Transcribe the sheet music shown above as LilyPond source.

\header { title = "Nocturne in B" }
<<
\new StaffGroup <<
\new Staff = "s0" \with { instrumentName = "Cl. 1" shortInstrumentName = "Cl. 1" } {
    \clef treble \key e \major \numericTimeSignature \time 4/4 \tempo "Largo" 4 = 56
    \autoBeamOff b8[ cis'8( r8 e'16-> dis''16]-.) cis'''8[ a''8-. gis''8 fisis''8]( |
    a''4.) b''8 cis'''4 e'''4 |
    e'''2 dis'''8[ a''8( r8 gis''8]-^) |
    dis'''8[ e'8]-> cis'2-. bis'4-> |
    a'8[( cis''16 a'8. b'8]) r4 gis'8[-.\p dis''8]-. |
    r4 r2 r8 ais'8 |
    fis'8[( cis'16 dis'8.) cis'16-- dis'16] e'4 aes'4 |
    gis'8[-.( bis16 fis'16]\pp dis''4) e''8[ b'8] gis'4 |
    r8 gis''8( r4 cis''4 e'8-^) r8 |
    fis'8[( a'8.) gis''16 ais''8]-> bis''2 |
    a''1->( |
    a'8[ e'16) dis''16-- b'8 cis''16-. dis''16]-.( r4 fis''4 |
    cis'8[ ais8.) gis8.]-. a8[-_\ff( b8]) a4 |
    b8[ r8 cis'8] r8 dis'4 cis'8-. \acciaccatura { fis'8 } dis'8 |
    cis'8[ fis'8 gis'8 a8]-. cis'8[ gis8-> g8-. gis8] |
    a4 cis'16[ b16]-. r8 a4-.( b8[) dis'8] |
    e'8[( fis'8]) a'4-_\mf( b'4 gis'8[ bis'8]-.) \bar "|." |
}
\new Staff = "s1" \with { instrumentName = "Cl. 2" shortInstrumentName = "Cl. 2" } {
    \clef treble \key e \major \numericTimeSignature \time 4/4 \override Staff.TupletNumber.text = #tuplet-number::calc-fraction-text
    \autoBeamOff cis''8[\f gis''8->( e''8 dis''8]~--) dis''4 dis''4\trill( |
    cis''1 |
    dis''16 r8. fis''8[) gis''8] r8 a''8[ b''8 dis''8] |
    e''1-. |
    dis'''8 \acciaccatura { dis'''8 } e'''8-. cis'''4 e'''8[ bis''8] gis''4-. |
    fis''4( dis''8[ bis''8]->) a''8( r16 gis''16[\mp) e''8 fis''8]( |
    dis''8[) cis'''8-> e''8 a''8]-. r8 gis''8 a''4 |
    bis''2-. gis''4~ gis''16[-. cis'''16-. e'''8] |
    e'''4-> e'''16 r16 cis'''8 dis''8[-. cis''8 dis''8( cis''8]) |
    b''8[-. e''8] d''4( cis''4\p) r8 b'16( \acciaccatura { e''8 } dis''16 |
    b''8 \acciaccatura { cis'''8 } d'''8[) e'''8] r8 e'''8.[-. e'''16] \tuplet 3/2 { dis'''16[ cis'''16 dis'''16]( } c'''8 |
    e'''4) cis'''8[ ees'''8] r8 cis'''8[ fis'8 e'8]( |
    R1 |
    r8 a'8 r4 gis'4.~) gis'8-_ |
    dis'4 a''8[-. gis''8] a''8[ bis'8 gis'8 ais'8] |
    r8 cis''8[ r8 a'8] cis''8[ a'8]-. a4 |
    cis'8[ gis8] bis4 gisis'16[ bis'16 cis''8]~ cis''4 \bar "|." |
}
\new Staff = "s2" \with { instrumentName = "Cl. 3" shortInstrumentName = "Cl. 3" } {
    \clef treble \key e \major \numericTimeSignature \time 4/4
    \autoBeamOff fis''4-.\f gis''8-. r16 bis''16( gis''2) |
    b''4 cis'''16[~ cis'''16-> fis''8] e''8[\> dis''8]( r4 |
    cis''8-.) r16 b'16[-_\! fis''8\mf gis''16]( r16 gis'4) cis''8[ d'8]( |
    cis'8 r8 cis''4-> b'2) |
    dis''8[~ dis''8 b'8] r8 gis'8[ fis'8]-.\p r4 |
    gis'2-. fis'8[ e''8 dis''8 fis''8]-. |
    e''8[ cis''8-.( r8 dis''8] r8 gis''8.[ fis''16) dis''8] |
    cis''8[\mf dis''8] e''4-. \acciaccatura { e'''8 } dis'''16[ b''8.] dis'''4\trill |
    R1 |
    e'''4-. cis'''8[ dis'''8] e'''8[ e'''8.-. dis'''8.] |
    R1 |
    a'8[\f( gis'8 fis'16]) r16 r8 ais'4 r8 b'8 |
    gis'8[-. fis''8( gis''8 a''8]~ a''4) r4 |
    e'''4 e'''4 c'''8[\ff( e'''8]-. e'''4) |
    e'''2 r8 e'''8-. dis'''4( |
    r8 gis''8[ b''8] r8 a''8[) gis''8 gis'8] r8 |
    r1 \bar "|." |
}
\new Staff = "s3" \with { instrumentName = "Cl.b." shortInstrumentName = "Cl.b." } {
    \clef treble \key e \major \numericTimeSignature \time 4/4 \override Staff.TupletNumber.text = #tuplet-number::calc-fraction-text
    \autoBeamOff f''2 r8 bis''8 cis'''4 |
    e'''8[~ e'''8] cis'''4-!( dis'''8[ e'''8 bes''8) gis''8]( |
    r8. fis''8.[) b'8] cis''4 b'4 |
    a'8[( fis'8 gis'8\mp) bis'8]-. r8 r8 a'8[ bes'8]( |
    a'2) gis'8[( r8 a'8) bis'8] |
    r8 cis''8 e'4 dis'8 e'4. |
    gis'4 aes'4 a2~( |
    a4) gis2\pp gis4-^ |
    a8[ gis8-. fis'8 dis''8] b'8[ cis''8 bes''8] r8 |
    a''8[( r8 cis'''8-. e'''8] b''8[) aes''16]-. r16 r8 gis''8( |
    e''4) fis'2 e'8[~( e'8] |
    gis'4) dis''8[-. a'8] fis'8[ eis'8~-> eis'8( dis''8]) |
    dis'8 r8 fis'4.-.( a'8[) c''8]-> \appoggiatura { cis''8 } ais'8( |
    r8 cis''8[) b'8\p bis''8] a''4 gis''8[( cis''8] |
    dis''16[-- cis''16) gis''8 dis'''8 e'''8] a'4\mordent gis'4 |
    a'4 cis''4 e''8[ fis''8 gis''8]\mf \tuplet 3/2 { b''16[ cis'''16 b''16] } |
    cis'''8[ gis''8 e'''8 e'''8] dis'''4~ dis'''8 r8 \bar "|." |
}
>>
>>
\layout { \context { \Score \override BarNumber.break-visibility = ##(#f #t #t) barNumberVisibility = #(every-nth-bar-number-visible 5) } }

──────────

[TASK STATEMENT]
State how many lines in the records above contain the string "autoBeamOff", giving only the number.

[SOLUTION FOR THIS EXERCISE]
4